- _Work request_: All of the records should be restated word for word.

- _Data to examine_:
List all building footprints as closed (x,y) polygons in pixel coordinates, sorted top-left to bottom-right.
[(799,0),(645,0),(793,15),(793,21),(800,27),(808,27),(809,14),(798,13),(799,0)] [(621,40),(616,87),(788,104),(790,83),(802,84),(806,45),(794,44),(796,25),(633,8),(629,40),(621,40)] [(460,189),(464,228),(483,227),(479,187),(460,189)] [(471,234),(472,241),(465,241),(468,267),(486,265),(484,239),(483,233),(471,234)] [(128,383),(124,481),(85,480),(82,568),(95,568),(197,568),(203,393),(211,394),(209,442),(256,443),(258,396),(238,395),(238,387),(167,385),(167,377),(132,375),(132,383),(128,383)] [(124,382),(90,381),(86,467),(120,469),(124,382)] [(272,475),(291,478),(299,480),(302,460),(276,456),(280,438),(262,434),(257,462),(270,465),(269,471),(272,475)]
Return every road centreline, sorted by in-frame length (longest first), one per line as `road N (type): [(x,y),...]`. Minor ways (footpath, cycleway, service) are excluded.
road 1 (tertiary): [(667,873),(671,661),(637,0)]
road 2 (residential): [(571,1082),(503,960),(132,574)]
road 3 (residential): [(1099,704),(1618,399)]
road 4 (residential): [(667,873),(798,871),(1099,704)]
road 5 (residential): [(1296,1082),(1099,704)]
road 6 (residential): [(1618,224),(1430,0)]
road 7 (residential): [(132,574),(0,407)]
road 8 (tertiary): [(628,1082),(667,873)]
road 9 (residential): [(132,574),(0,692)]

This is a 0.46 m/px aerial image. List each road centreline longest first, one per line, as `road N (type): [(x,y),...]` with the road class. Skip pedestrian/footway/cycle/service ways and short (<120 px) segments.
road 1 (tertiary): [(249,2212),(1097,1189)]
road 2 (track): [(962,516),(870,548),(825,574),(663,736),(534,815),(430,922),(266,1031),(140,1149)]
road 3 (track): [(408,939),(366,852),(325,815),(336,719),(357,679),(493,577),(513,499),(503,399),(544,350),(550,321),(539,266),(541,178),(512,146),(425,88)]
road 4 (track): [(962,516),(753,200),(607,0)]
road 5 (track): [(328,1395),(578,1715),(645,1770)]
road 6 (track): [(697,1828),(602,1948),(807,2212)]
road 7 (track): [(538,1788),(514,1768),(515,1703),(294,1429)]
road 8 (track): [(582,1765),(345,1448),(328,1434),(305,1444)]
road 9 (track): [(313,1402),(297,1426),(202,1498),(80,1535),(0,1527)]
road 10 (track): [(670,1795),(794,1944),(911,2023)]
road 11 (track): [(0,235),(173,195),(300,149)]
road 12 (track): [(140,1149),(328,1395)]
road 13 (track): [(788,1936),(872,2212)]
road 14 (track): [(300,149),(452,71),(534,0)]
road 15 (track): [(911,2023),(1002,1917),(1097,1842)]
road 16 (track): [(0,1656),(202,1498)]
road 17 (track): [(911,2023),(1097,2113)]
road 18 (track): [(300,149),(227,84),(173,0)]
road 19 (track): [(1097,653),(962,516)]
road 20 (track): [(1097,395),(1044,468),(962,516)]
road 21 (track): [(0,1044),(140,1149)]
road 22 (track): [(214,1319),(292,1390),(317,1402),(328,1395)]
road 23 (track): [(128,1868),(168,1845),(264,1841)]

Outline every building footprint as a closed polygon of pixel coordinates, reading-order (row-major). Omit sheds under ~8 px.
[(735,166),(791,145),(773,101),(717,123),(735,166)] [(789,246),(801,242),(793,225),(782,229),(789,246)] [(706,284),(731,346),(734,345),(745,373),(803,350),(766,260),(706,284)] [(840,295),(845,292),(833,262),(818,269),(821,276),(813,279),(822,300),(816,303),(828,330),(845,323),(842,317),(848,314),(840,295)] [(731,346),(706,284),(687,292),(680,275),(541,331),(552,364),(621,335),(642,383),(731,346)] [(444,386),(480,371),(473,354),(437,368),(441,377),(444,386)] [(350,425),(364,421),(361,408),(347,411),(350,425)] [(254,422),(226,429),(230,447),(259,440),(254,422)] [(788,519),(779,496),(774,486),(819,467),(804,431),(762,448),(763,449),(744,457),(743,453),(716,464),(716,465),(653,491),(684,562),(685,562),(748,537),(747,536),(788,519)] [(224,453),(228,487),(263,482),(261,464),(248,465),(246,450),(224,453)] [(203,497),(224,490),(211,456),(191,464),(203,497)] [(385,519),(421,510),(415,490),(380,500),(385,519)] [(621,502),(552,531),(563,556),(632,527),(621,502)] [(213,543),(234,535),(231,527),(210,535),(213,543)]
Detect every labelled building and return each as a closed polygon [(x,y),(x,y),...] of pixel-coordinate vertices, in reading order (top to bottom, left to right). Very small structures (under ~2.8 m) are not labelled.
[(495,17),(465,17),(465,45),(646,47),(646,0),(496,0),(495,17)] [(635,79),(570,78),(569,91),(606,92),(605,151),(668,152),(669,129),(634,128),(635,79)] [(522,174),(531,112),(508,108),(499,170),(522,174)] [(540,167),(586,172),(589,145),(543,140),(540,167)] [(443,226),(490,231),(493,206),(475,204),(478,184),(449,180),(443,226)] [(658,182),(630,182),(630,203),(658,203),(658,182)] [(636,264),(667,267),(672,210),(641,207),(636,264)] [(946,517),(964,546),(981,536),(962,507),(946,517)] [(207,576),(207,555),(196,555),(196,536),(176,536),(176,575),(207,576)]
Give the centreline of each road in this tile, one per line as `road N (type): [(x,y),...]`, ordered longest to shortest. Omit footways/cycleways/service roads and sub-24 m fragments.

- _Reply to the task_:
List all building footprints as closed (x,y) polygons in pixel coordinates, sorted top-left to bottom-right.
[(799,0),(645,0),(793,15),(793,21),(800,27),(808,27),(809,14),(798,13),(799,0)] [(621,40),(616,87),(788,104),(790,83),(802,84),(806,45),(794,44),(796,25),(633,8),(629,40),(621,40)] [(460,189),(464,228),(483,227),(479,187),(460,189)] [(471,234),(472,241),(465,241),(468,267),(486,265),(484,239),(483,233),(471,234)] [(128,383),(124,481),(85,480),(82,568),(95,568),(197,568),(203,393),(211,394),(209,442),(256,443),(258,396),(238,395),(238,387),(167,385),(167,377),(132,375),(132,383),(128,383)] [(124,382),(90,381),(86,467),(120,469),(124,382)] [(272,475),(291,478),(299,480),(302,460),(276,456),(280,438),(262,434),(257,462),(270,465),(269,471),(272,475)]
Return every road centreline, sorted by in-frame length (longest first), one per line as `road N (type): [(x,y),...]`. Minor ways (footpath, cycleway, service) are excluded.
road 1 (tertiary): [(667,873),(671,661),(637,0)]
road 2 (residential): [(571,1082),(503,960),(132,574)]
road 3 (residential): [(1099,704),(1618,399)]
road 4 (residential): [(667,873),(798,871),(1099,704)]
road 5 (residential): [(1296,1082),(1099,704)]
road 6 (residential): [(1618,224),(1430,0)]
road 7 (residential): [(132,574),(0,407)]
road 8 (tertiary): [(628,1082),(667,873)]
road 9 (residential): [(132,574),(0,692)]

This is a 0.46 m/px aerial image. List each road centreline longest first, one per line, as `road N (type): [(x,y),...]` with the road class. Skip pedestrian/footway/cycle/service ways and short (<120 px) segments.
road 1 (tertiary): [(249,2212),(1097,1189)]
road 2 (track): [(962,516),(870,548),(825,574),(663,736),(534,815),(430,922),(266,1031),(140,1149)]
road 3 (track): [(408,939),(366,852),(325,815),(336,719),(357,679),(493,577),(513,499),(503,399),(544,350),(550,321),(539,266),(541,178),(512,146),(425,88)]
road 4 (track): [(962,516),(753,200),(607,0)]
road 5 (track): [(328,1395),(578,1715),(645,1770)]
road 6 (track): [(697,1828),(602,1948),(807,2212)]
road 7 (track): [(538,1788),(514,1768),(515,1703),(294,1429)]
road 8 (track): [(582,1765),(345,1448),(328,1434),(305,1444)]
road 9 (track): [(313,1402),(297,1426),(202,1498),(80,1535),(0,1527)]
road 10 (track): [(670,1795),(794,1944),(911,2023)]
road 11 (track): [(0,235),(173,195),(300,149)]
road 12 (track): [(140,1149),(328,1395)]
road 13 (track): [(788,1936),(872,2212)]
road 14 (track): [(300,149),(452,71),(534,0)]
road 15 (track): [(911,2023),(1002,1917),(1097,1842)]
road 16 (track): [(0,1656),(202,1498)]
road 17 (track): [(911,2023),(1097,2113)]
road 18 (track): [(300,149),(227,84),(173,0)]
road 19 (track): [(1097,653),(962,516)]
road 20 (track): [(1097,395),(1044,468),(962,516)]
road 21 (track): [(0,1044),(140,1149)]
road 22 (track): [(214,1319),(292,1390),(317,1402),(328,1395)]
road 23 (track): [(128,1868),(168,1845),(264,1841)]

Outline every building footprint as a closed polygon of pixel coordinates, reading-order (row-major). Omit sheds under ~8 px.
[(735,166),(791,145),(773,101),(717,123),(735,166)] [(789,246),(801,242),(793,225),(782,229),(789,246)] [(706,284),(731,346),(734,345),(745,373),(803,350),(766,260),(706,284)] [(840,295),(845,292),(833,262),(818,269),(821,276),(813,279),(822,300),(816,303),(828,330),(845,323),(842,317),(848,314),(840,295)] [(731,346),(706,284),(687,292),(680,275),(541,331),(552,364),(621,335),(642,383),(731,346)] [(444,386),(480,371),(473,354),(437,368),(441,377),(444,386)] [(350,425),(364,421),(361,408),(347,411),(350,425)] [(254,422),(226,429),(230,447),(259,440),(254,422)] [(788,519),(779,496),(774,486),(819,467),(804,431),(762,448),(763,449),(744,457),(743,453),(716,464),(716,465),(653,491),(684,562),(685,562),(748,537),(747,536),(788,519)] [(224,453),(228,487),(263,482),(261,464),(248,465),(246,450),(224,453)] [(203,497),(224,490),(211,456),(191,464),(203,497)] [(385,519),(421,510),(415,490),(380,500),(385,519)] [(621,502),(552,531),(563,556),(632,527),(621,502)] [(213,543),(234,535),(231,527),(210,535),(213,543)]
Detect every labelled building and return each as a closed polygon [(x,y),(x,y),...] of pixel-coordinate vertices, in reading order (top to bottom, left to right). Very small structures (under ~2.8 m) are not labelled.
[(495,17),(465,17),(465,45),(646,47),(646,0),(496,0),(495,17)] [(635,79),(570,78),(569,91),(606,92),(605,151),(668,152),(669,129),(634,128),(635,79)] [(522,174),(531,112),(508,108),(499,170),(522,174)] [(540,167),(586,172),(589,145),(543,140),(540,167)] [(443,226),(490,231),(493,206),(475,204),(478,184),(449,180),(443,226)] [(658,182),(630,182),(630,203),(658,203),(658,182)] [(636,264),(667,267),(672,210),(641,207),(636,264)] [(946,517),(964,546),(981,536),(962,507),(946,517)] [(207,576),(207,555),(196,555),(196,536),(176,536),(176,575),(207,576)]
Give the centreline of each road in this tile, one per line as `road N (type): [(x,y),...]`, ordered longest to shortest. Omit footways/cycleways/service roads and sub-24 m fragments.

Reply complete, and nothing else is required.